This exercise needs the complete data reproduced exactly.

> **Recorded data**
++++++++++++++++++++

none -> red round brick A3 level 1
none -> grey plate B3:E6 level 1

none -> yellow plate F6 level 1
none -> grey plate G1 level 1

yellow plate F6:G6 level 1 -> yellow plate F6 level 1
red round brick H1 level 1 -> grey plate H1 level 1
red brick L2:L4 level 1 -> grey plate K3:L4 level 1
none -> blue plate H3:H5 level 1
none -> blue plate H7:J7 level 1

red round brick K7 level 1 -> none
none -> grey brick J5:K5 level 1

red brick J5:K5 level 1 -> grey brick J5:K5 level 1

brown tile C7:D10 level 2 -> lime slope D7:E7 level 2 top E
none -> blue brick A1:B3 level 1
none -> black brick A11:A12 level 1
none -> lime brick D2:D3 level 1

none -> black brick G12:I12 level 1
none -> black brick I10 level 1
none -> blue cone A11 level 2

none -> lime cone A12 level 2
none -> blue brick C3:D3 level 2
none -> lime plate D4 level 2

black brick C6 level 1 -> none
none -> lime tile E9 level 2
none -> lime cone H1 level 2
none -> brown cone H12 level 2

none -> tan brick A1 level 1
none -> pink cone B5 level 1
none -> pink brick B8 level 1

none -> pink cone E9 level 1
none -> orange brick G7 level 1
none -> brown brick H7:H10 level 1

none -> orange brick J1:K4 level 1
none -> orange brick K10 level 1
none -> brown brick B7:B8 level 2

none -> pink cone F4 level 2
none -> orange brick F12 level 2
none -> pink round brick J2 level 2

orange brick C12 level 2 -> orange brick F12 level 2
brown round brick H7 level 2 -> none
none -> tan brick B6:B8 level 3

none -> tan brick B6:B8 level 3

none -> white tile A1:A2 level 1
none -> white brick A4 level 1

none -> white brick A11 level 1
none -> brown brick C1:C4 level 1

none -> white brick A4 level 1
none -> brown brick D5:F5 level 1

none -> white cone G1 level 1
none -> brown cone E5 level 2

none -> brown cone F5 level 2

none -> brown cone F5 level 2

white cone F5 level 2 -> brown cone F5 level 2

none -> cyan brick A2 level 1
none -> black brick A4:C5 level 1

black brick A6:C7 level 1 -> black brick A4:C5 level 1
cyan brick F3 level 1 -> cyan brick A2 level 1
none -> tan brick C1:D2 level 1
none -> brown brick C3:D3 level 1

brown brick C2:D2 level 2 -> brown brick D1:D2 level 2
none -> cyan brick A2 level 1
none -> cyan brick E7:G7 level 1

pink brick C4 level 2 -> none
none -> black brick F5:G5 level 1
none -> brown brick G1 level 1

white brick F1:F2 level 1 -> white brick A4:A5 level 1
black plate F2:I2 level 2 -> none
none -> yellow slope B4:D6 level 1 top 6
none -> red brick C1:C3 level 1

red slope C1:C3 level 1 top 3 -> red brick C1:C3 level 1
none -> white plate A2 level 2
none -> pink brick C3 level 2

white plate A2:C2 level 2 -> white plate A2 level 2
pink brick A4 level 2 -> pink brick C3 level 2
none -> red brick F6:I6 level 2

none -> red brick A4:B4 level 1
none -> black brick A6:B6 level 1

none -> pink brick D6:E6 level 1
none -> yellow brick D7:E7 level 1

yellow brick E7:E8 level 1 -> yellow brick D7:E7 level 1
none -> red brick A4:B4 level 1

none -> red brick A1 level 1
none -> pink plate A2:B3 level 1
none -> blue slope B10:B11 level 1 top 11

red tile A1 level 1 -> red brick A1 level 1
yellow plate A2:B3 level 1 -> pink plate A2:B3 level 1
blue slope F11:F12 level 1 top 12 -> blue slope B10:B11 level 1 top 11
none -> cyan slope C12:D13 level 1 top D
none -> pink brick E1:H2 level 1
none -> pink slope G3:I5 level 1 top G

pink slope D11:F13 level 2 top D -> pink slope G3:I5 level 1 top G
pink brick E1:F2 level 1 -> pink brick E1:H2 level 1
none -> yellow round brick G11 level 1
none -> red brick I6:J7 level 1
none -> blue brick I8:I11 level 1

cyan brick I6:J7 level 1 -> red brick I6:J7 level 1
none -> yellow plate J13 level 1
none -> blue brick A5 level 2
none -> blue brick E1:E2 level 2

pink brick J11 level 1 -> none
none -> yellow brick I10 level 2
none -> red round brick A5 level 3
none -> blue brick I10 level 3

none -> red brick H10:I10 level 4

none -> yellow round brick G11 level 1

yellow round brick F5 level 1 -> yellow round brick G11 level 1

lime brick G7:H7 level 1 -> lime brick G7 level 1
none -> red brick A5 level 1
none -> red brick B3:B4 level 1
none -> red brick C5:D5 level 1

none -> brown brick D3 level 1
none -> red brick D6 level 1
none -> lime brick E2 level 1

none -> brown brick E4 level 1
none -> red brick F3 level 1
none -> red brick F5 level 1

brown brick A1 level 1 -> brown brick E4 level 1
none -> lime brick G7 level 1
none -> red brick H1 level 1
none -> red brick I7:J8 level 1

++++++++++++++++++++

> **Answer box**
none -> red round brick A3 level 1
none -> grey plate B3:E6 level 1

none -> yellow plate F6 level 1
none -> grey plate G1 level 1

yellow plate F6:G6 level 1 -> yellow plate F6 level 1
red round brick H1 level 1 -> grey plate H1 level 1
red brick L2:L4 level 1 -> grey plate K3:L4 level 1
none -> blue plate H3:H5 level 1
none -> blue plate H7:J7 level 1

red round brick K7 level 1 -> none
none -> grey brick J5:K5 level 1

red brick J5:K5 level 1 -> grey brick J5:K5 level 1

brown tile C7:D10 level 2 -> lime slope D7:E7 level 2 top E
none -> blue brick A1:B3 level 1
none -> black brick A11:A12 level 1
none -> lime brick D2:D3 level 1

none -> black brick G12:I12 level 1
none -> black brick I10 level 1
none -> blue cone A11 level 2

none -> lime cone A12 level 2
none -> blue brick C3:D3 level 2
none -> lime plate D4 level 2

black brick C6 level 1 -> none
none -> lime tile E9 level 2
none -> lime cone H1 level 2
none -> brown cone H12 level 2

none -> tan brick A1 level 1
none -> pink cone B5 level 1
none -> pink brick B8 level 1

none -> pink cone E9 level 1
none -> orange brick G7 level 1
none -> brown brick H7:H10 level 1

none -> orange brick J1:K4 level 1
none -> orange brick K10 level 1
none -> brown brick B7:B8 level 2

none -> pink cone F4 level 2
none -> orange brick F12 level 2
none -> pink round brick J2 level 2

orange brick C12 level 2 -> orange brick F12 level 2
brown round brick H7 level 2 -> none
none -> tan brick B6:B8 level 3

none -> tan brick B6:B8 level 3

none -> white tile A1:A2 level 1
none -> white brick A4 level 1

none -> white brick A11 level 1
none -> brown brick C1:C4 level 1

none -> white brick A4 level 1
none -> brown brick D5:F5 level 1

none -> white cone G1 level 1
none -> brown cone E5 level 2

none -> brown cone F5 level 2

none -> brown cone F5 level 2

white cone F5 level 2 -> brown cone F5 level 2

none -> cyan brick A2 level 1
none -> black brick A4:C5 level 1

black brick A6:C7 level 1 -> black brick A4:C5 level 1
cyan brick F3 level 1 -> cyan brick A2 level 1
none -> tan brick C1:D2 level 1
none -> brown brick C3:D3 level 1

brown brick C2:D2 level 2 -> brown brick D1:D2 level 2
none -> cyan brick A2 level 1
none -> cyan brick E7:G7 level 1

pink brick C4 level 2 -> none
none -> black brick F5:G5 level 1
none -> brown brick G1 level 1

white brick F1:F2 level 1 -> white brick A4:A5 level 1
black plate F2:I2 level 2 -> none
none -> yellow slope B4:D6 level 1 top 6
none -> red brick C1:C3 level 1

red slope C1:C3 level 1 top 3 -> red brick C1:C3 level 1
none -> white plate A2 level 2
none -> pink brick C3 level 2

white plate A2:C2 level 2 -> white plate A2 level 2
pink brick A4 level 2 -> pink brick C3 level 2
none -> red brick F6:I6 level 2

none -> red brick A4:B4 level 1
none -> black brick A6:B6 level 1

none -> pink brick D6:E6 level 1
none -> yellow brick D7:E7 level 1

yellow brick E7:E8 level 1 -> yellow brick D7:E7 level 1
none -> red brick A4:B4 level 1

none -> red brick A1 level 1
none -> pink plate A2:B3 level 1
none -> blue slope B10:B11 level 1 top 11

red tile A1 level 1 -> red brick A1 level 1
yellow plate A2:B3 level 1 -> pink plate A2:B3 level 1
blue slope F11:F12 level 1 top 12 -> blue slope B10:B11 level 1 top 11
none -> cyan slope C12:D13 level 1 top D
none -> pink brick E1:H2 level 1
none -> pink slope G3:I5 level 1 top G

pink slope D11:F13 level 2 top D -> pink slope G3:I5 level 1 top G
pink brick E1:F2 level 1 -> pink brick E1:H2 level 1
none -> yellow round brick G11 level 1
none -> red brick I6:J7 level 1
none -> blue brick I8:I11 level 1

cyan brick I6:J7 level 1 -> red brick I6:J7 level 1
none -> yellow plate J13 level 1
none -> blue brick A5 level 2
none -> blue brick E1:E2 level 2

pink brick J11 level 1 -> none
none -> yellow brick I10 level 2
none -> red round brick A5 level 3
none -> blue brick I10 level 3

none -> red brick H10:I10 level 4

none -> yellow round brick G11 level 1

yellow round brick F5 level 1 -> yellow round brick G11 level 1

lime brick G7:H7 level 1 -> lime brick G7 level 1
none -> red brick A5 level 1
none -> red brick B3:B4 level 1
none -> red brick C5:D5 level 1

none -> brown brick D3 level 1
none -> red brick D6 level 1
none -> lime brick E2 level 1

none -> brown brick E4 level 1
none -> red brick F3 level 1
none -> red brick F5 level 1

brown brick A1 level 1 -> brown brick E4 level 1
none -> lime brick G7 level 1
none -> red brick H1 level 1
none -> red brick I7:J8 level 1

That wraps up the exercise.